TASK STATEMENT - Restate word for word the lines below from the one that has "pink arrow: (113, 60) -> (110, 112), moved" through the one that has "orange cross: (69, 102) -> (112, 226), moved", keeping both and dropping all pictures.

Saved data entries
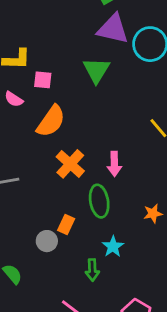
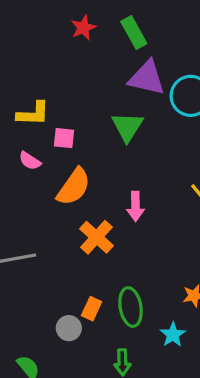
pink arrow: (114, 164) -> (135, 206), moved
green ellipse: (99, 201) -> (131, 307), moved
cyan star: (113, 247) -> (173, 335), moved

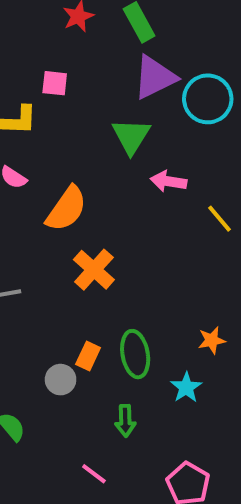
purple triangle: (147, 78) -> (155, 77), turned -39
pink square: (64, 138) -> (55, 83), moved
pink arrow: (135, 206) -> (168, 181), moved, turned 100

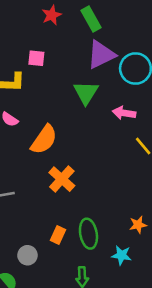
pink arrow: (168, 181) -> (124, 113), moved
gray circle: (61, 380) -> (27, 255), moved
cyan star: (186, 387) -> (121, 255), turned -30

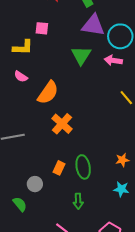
purple triangle: (101, 55) -> (93, 25), turned 35
pink arrow: (124, 113) -> (113, 60), moved
cyan star: (121, 255) -> (121, 189), moved

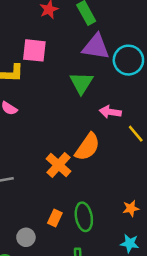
pink square: (42, 28) -> (34, 50), size x1.5
pink arrow: (113, 60) -> (110, 112), moved
orange semicircle: (48, 93) -> (87, 147), moved

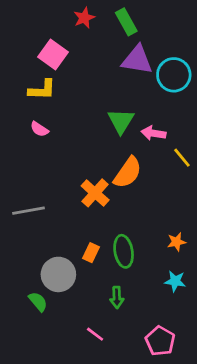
pink square: (34, 50) -> (53, 54), moved, turned 30
green triangle: (81, 83) -> (121, 121), moved
gray circle: (26, 237) -> (58, 274), size x1.6

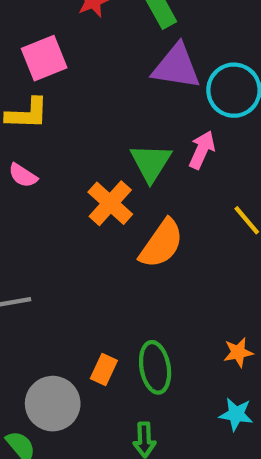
pink square: (53, 54) -> (44, 58), turned 32
pink arrow: (153, 133) -> (202, 150), moved, turned 105
orange cross: (95, 193) -> (110, 203), moved

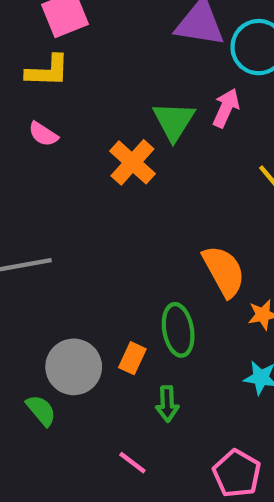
orange semicircle: (161, 244) -> (224, 271), moved, turned -64
orange rectangle: (104, 369) -> (132, 358), moved

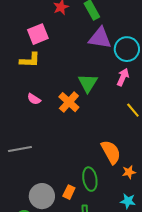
pink arrow: (226, 108) -> (123, 77), moved
pink semicircle: (43, 134) -> (34, 99), moved

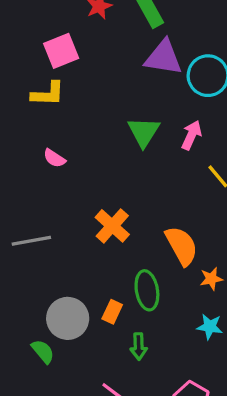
pink arrow: (123, 77) -> (191, 135), moved
orange cross: (69, 102) -> (112, 226), moved

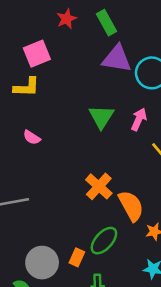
orange cross: (112, 226) -> (99, 186), moved
green ellipse: (147, 290) -> (104, 241), turned 52

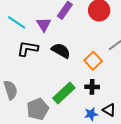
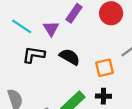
orange square: (93, 61) -> (105, 68), turned 30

SOLUTION BELOW -
pink arrow: (113, 60) -> (110, 112), moved
orange semicircle: (48, 93) -> (87, 147), moved

pink square: (34, 50) -> (53, 54), moved, turned 30
green triangle: (81, 83) -> (121, 121), moved
gray circle: (26, 237) -> (58, 274), size x1.6

pink square: (53, 54) -> (44, 58), turned 32
pink arrow: (153, 133) -> (202, 150), moved, turned 105
orange cross: (95, 193) -> (110, 203), moved

orange semicircle: (161, 244) -> (224, 271), moved, turned -64
orange rectangle: (104, 369) -> (132, 358), moved

pink arrow: (226, 108) -> (123, 77), moved
pink semicircle: (43, 134) -> (34, 99), moved

pink arrow: (123, 77) -> (191, 135), moved
orange cross: (69, 102) -> (112, 226), moved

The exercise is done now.